▸ **What is required**
The answer should consist of each line from the data below that includes "yellow".

Data entries
+===+

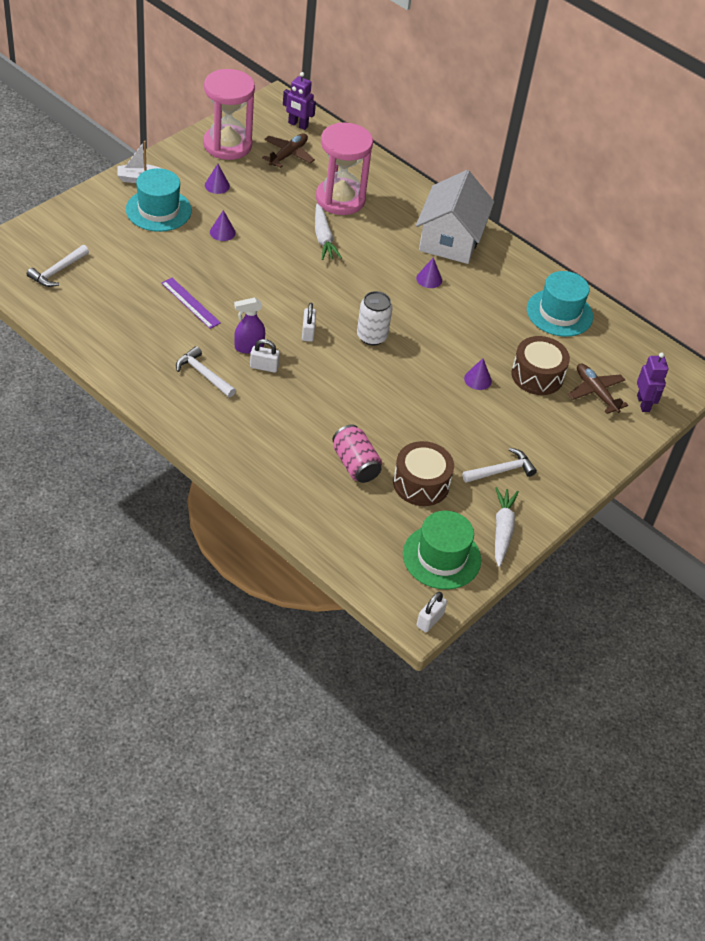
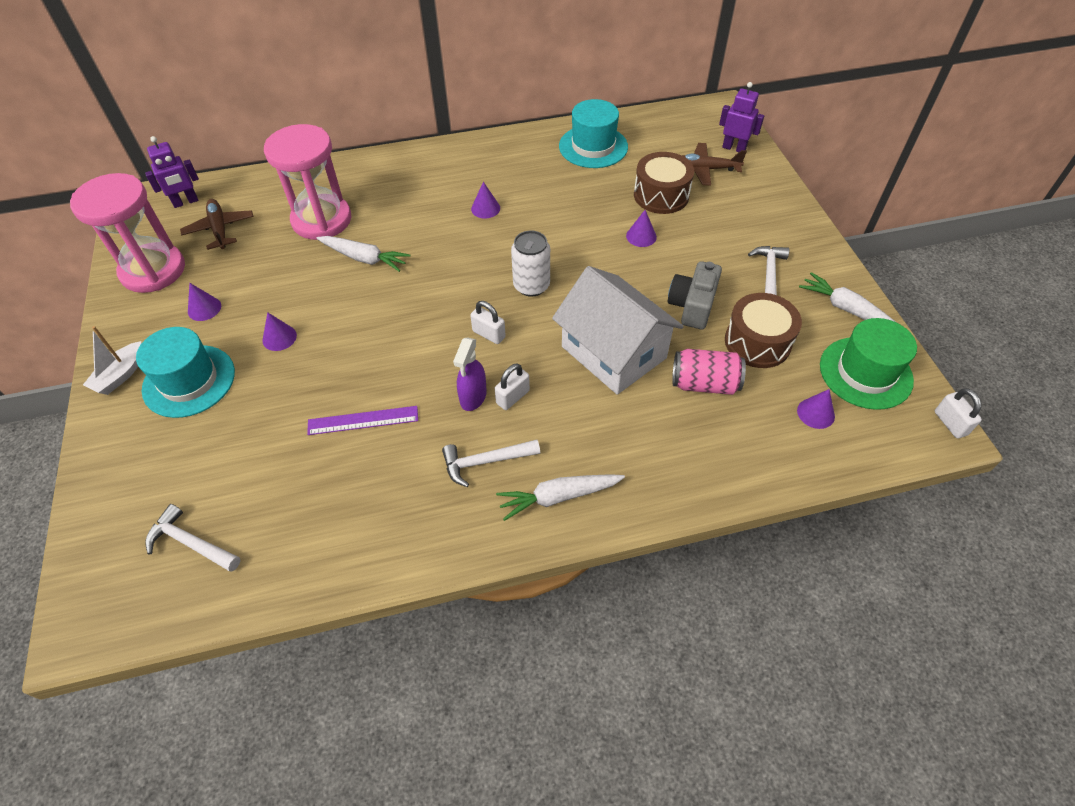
camera: 50 degrees left, 5 degrees up
white hammer [27,245,89,287] -> white hammer turned 135 degrees clockwise [145,504,241,572]
white house [416,170,494,264] -> white house moved to [552,266,684,395]
none -> white carrot [496,474,625,521]
none -> grey camera [668,261,722,330]
none -> purple cone [797,389,835,429]

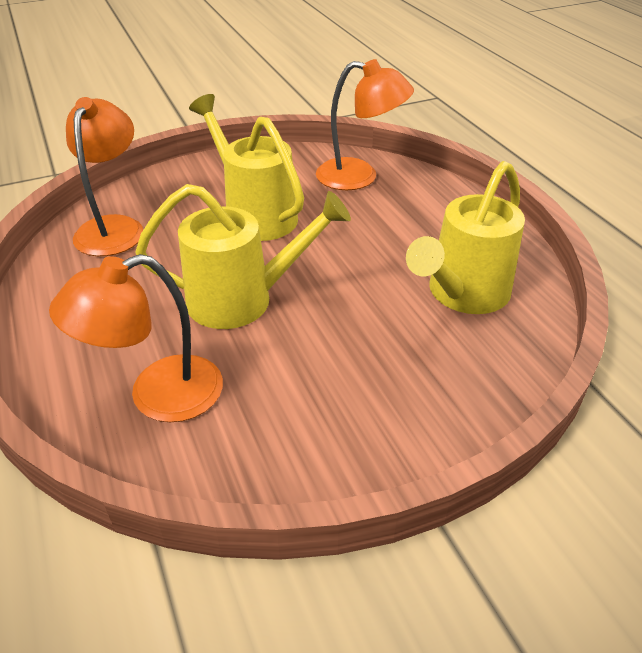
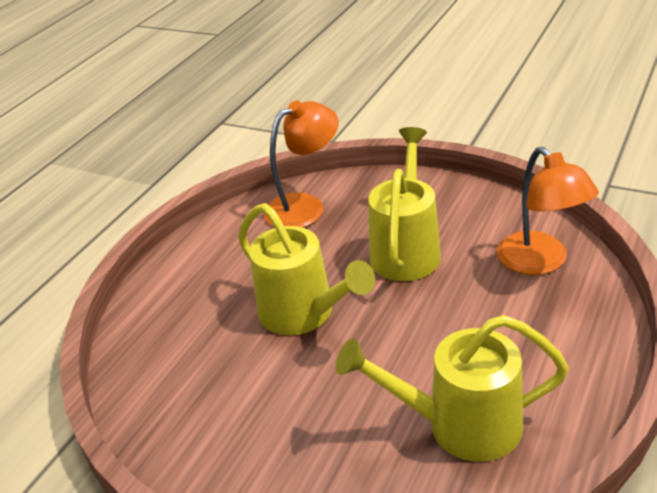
camera: 55 degrees right, 5 degrees down
orange lamp [49,254,223,422] -> none

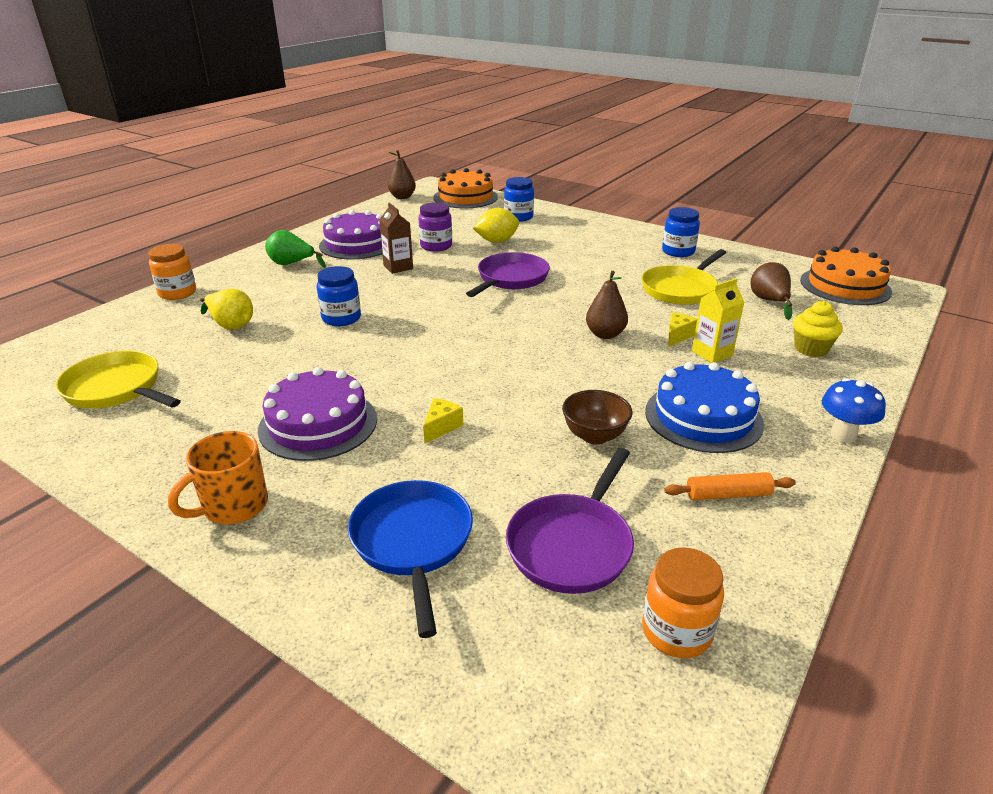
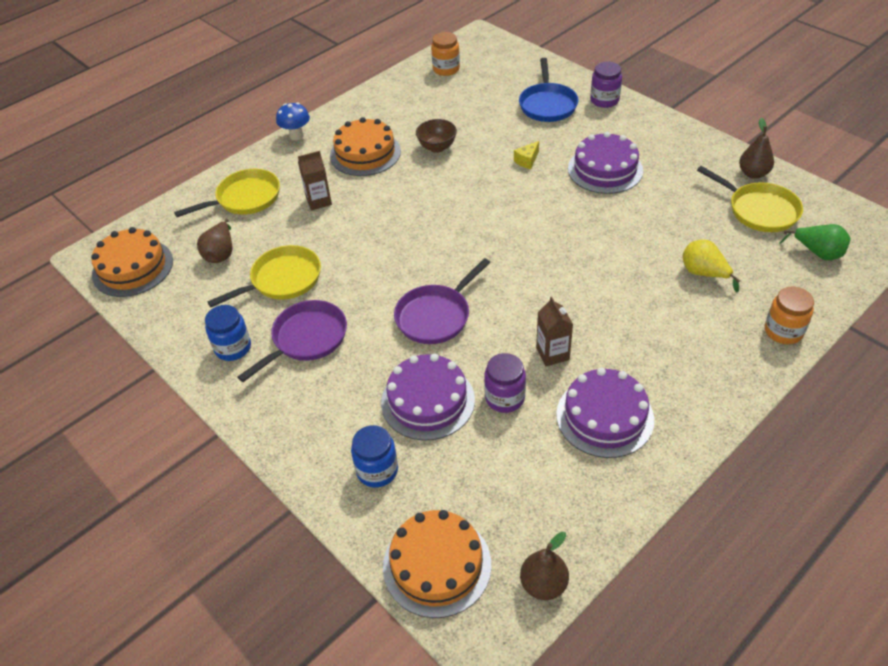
camera: 165 degrees left, 15 degrees up
orange mug [168,431,268,524] -> none
green pear [265,230,326,268] -> green pear moved to [780,224,850,260]
blue jar [317,266,361,326] -> none
yellow lemon [473,208,519,243] -> purple cake [381,354,475,441]
purple pan [506,448,634,594] -> purple pan moved to [238,300,347,382]
brown pear [586,271,628,339] -> brown pear moved to [739,118,774,179]
blue cake [645,362,764,453] -> orange cake [330,117,401,176]
orange rolling pin [664,472,796,500] -> none
yellow cheese [669,312,697,346] -> none
yellow carton [692,278,744,363] -> brown carton [298,151,332,210]
yellow cupcake [793,301,843,357] -> yellow pan [174,169,280,217]
none -> purple jar [590,61,622,108]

+===+

▸ **Output for this task**
yellow lemon [473,208,519,243] -> purple cake [381,354,475,441]
yellow cheese [669,312,697,346] -> none
yellow carton [692,278,744,363] -> brown carton [298,151,332,210]
yellow cupcake [793,301,843,357] -> yellow pan [174,169,280,217]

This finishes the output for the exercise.